(Entries taken from a collection)
-- -- --

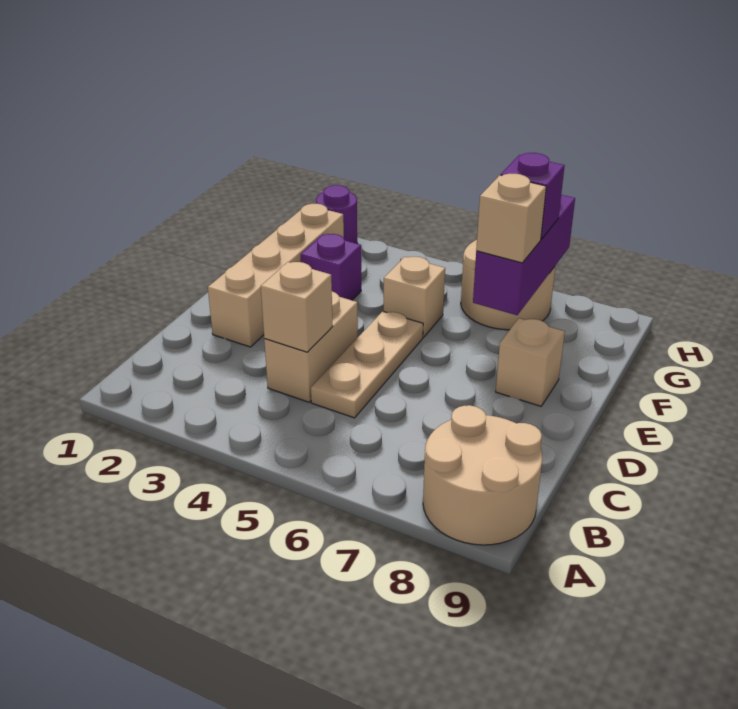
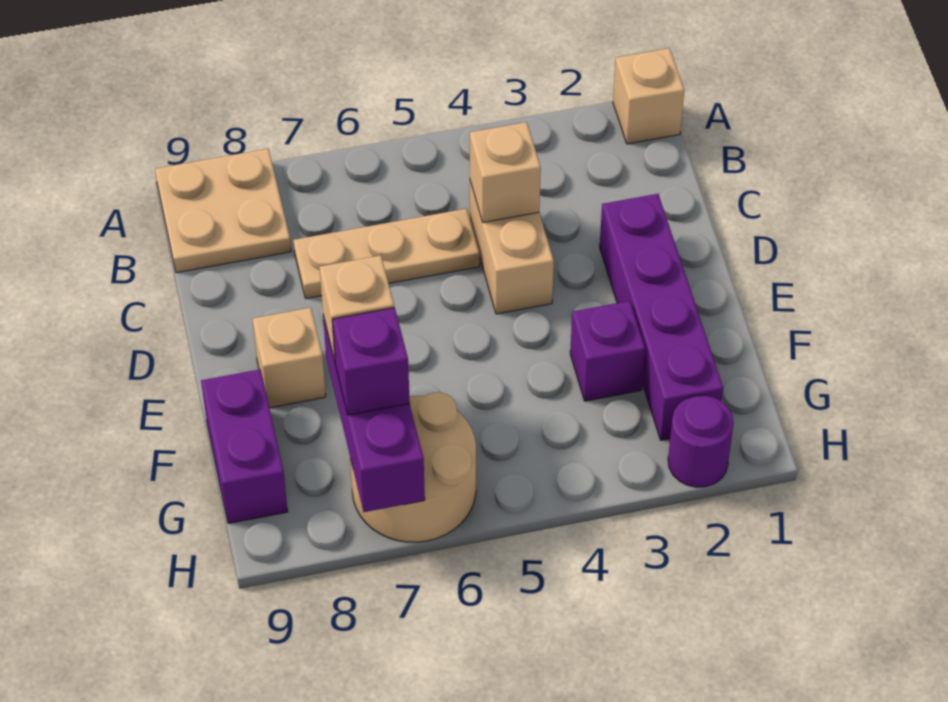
tan 2x2 round brick [423,405,542,545] -> tan 2x2 plate [155,149,291,273]
tan 1x3 plate [311,311,423,418] -> tan 1x3 plate turned to [293,209,480,299]
tan 1x4 brick [208,204,344,347] -> purple 1x4 brick [600,194,723,440]
tan 1x1 brick [383,257,445,337] -> tan 1x1 brick moved to [613,48,684,144]
none -> purple 1x2 brick [201,369,288,524]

-- -- --

#### The problem
Would you return all of the entries unchanged while omitting the images?

#### Task answer
tan 2x2 round brick [423,405,542,545] -> tan 2x2 plate [155,149,291,273]
tan 1x3 plate [311,311,423,418] -> tan 1x3 plate turned to [293,209,480,299]
tan 1x4 brick [208,204,344,347] -> purple 1x4 brick [600,194,723,440]
tan 1x1 brick [383,257,445,337] -> tan 1x1 brick moved to [613,48,684,144]
none -> purple 1x2 brick [201,369,288,524]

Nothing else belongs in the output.